• _Given information_:
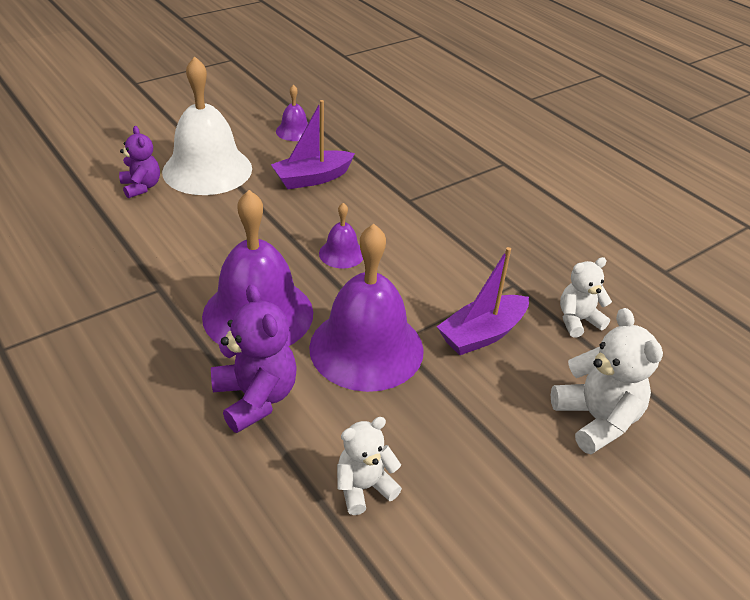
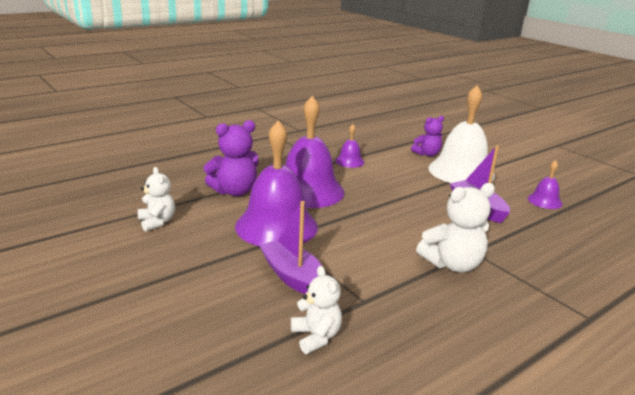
camera: 90 degrees right, 15 degrees down
(341, 253) = (381, 219): purple bell -> purple bell (349, 161)
(596, 419) = (186, 328): white teddy bear -> white teddy bear (452, 264)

• _What you are asked to do_: This exercise calls for the complete listing, returned exactly and without images.

• _Result for this exercise_:
camera: 90 degrees right, 15 degrees down
(341, 253) = (381, 219): purple bell -> purple bell (349, 161)
(596, 419) = (186, 328): white teddy bear -> white teddy bear (452, 264)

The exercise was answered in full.